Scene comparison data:
++++++++++++++++++++
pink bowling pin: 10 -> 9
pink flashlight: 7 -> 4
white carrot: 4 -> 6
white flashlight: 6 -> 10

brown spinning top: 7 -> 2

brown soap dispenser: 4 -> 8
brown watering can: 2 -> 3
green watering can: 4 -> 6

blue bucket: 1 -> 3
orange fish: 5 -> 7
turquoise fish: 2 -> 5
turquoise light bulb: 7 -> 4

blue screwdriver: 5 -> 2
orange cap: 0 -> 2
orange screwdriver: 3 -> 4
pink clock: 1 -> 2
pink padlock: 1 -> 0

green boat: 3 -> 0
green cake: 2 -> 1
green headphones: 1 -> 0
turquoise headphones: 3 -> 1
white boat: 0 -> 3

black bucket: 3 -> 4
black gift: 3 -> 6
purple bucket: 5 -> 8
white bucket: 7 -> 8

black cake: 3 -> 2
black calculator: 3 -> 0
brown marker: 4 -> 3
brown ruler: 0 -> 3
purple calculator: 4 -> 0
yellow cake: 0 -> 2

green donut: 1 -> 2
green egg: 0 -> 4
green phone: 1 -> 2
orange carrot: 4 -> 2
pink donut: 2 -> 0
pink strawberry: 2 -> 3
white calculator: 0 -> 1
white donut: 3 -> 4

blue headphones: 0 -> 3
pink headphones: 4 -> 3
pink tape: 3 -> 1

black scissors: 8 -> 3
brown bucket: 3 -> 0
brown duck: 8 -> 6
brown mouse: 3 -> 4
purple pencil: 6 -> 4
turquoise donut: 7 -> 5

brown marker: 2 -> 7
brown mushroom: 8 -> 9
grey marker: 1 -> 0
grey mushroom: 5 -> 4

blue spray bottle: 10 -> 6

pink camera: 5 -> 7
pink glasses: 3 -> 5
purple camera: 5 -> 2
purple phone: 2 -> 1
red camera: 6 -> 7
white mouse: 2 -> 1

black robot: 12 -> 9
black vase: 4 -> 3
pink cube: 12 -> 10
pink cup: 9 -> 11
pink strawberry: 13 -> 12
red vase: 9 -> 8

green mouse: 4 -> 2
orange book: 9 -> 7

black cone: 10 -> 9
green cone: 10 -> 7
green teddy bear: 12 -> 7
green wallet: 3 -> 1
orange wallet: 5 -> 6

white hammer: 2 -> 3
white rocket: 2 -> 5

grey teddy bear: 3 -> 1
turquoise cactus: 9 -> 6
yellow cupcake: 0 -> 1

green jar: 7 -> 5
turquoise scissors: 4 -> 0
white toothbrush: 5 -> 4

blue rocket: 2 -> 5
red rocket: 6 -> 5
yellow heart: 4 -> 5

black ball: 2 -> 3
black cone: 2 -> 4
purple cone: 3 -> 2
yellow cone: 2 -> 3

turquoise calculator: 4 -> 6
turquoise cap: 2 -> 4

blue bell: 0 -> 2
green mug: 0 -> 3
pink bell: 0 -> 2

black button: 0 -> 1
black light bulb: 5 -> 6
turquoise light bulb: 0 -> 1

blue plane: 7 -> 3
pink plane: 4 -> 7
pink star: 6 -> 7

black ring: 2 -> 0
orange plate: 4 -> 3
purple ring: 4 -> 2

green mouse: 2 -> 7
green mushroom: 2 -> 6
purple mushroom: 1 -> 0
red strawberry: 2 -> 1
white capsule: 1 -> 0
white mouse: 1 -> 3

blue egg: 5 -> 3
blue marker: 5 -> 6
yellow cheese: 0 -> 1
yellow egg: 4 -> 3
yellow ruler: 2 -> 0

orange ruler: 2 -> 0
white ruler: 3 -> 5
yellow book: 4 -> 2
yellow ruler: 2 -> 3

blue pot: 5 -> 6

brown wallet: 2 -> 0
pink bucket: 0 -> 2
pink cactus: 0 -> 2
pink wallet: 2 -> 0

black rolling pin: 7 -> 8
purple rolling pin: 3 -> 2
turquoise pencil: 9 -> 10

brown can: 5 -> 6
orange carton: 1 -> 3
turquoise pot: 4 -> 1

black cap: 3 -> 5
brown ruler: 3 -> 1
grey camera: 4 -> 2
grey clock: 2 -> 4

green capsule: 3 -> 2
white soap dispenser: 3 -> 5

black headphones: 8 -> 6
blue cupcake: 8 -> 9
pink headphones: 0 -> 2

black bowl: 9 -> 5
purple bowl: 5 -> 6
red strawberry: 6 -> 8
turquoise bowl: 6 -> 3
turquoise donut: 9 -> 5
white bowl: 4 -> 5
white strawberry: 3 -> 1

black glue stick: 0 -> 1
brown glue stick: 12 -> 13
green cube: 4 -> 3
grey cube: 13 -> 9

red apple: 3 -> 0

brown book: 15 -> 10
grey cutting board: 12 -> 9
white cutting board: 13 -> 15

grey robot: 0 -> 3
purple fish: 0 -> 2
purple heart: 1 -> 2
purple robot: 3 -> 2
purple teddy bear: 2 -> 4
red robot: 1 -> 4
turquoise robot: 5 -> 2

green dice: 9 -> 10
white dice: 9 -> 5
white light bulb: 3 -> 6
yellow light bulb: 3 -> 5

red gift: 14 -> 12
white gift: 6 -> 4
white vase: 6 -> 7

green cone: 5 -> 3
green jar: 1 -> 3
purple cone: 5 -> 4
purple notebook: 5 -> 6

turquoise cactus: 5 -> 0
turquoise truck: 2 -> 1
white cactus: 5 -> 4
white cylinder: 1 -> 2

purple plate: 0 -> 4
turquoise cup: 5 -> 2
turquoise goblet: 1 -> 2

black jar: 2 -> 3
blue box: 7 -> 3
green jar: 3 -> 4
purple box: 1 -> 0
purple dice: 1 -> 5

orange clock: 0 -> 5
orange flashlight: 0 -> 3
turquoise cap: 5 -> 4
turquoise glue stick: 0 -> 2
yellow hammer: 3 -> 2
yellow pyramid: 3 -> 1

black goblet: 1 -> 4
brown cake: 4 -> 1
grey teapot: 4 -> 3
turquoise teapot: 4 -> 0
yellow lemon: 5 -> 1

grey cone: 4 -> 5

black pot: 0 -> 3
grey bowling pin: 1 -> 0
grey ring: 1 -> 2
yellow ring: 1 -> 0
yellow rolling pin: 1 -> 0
++++++++++++++++++++
● **REQUIREMENT**
Once you have counted the lines of the records that contain the word "teddy", give the count and nothing else.

● **PROBLEM SOLUTION**
3